**DATA EXTRACTS:**

———

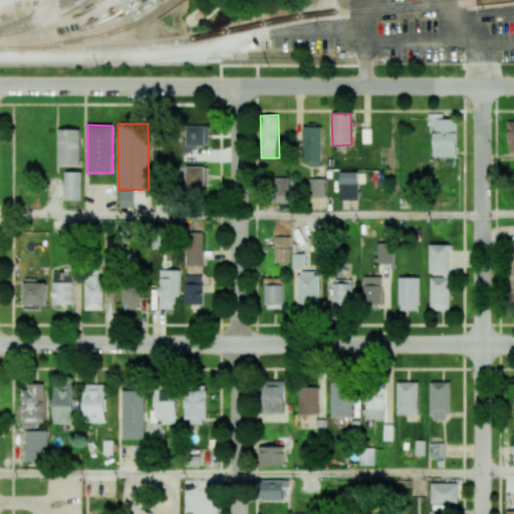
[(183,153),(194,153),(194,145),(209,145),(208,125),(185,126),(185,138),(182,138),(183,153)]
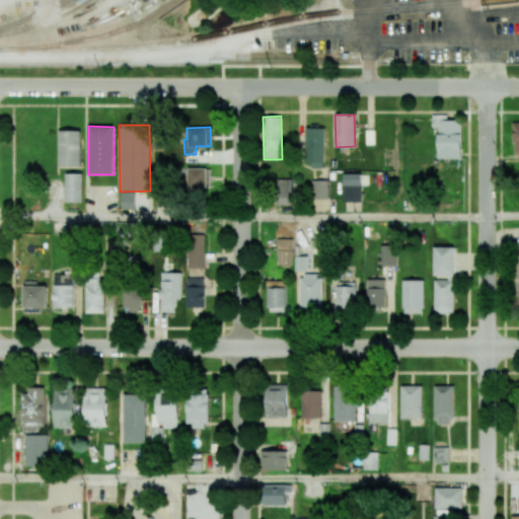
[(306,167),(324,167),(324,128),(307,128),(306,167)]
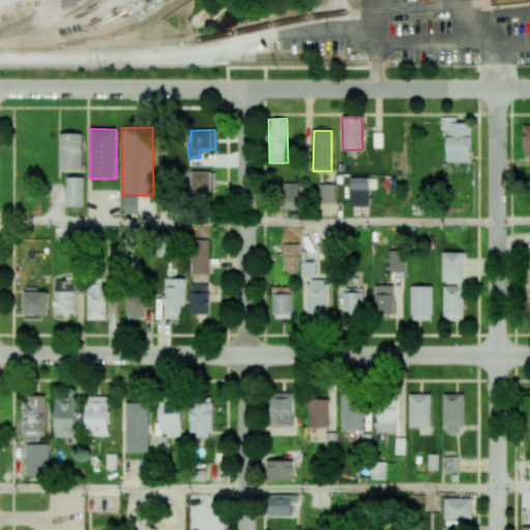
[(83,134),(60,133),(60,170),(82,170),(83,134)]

———

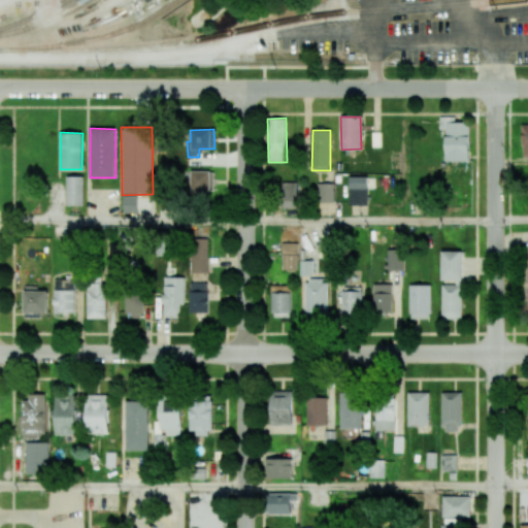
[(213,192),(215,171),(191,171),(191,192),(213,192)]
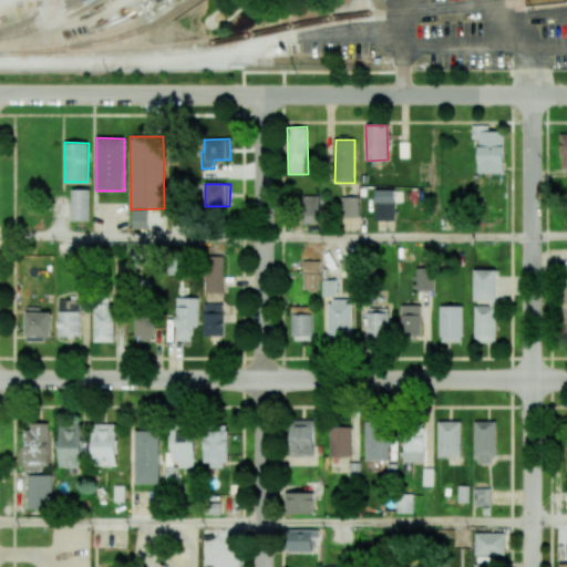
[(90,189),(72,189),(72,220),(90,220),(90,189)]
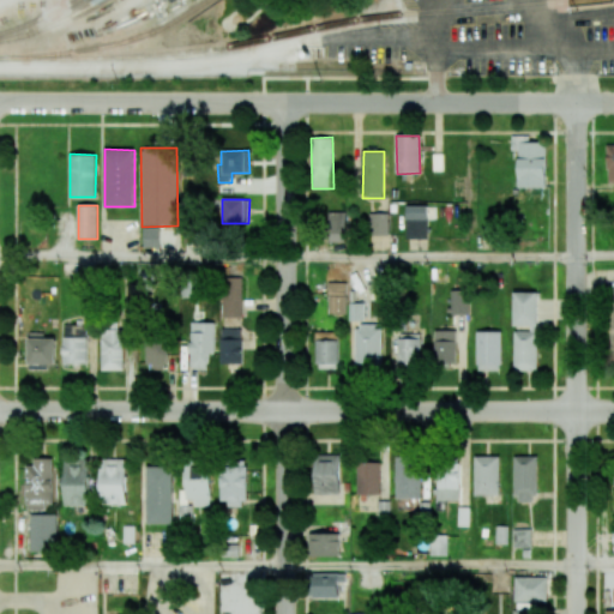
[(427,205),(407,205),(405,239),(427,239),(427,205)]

———

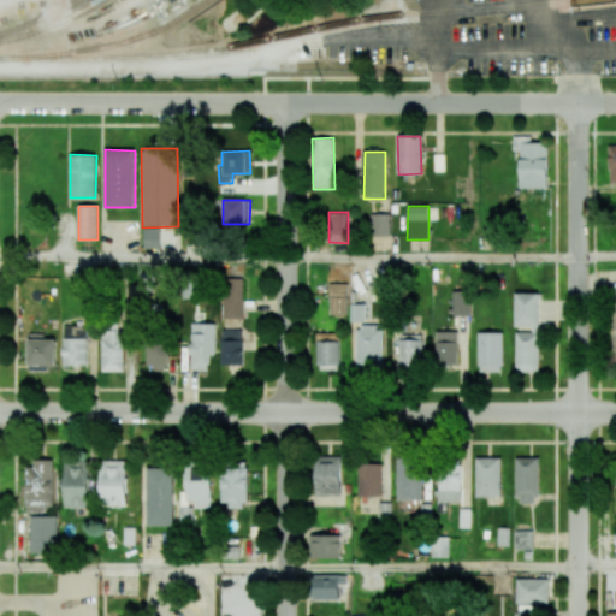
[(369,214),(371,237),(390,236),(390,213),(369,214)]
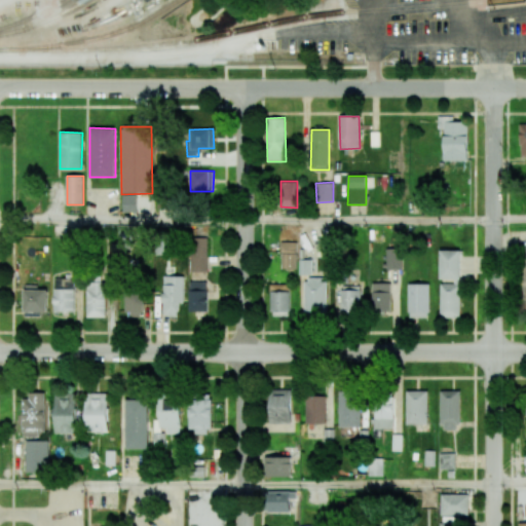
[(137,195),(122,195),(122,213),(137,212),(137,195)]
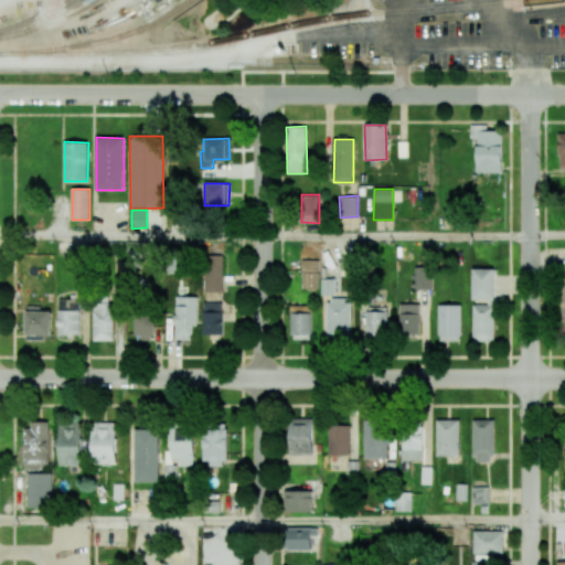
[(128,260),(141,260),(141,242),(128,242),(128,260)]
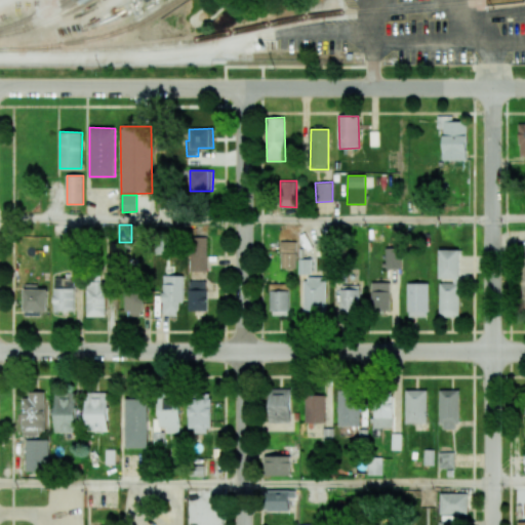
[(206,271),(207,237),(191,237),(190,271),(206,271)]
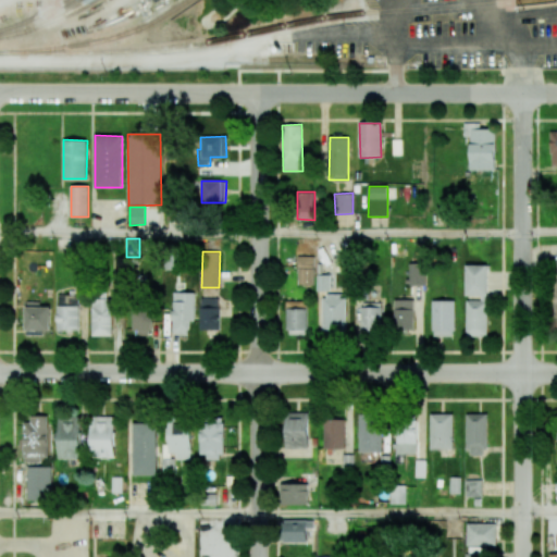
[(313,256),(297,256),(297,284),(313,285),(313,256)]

———

**WHAT THE TASK ASKS:**
Only one part of the material above is wanted: the lines from the one with "[(206,271),(207,237),(191,237),(190,271),(206,271)]" up to and including the one with "[(313,256),(297,256),(297,284),(313,285),(313,256)]". Please copy them exactly, pictures left out.

**OUTPUT OF THE TASK:**
[(206,271),(207,237),(191,237),(190,271),(206,271)]
[(313,256),(297,256),(297,284),(313,285),(313,256)]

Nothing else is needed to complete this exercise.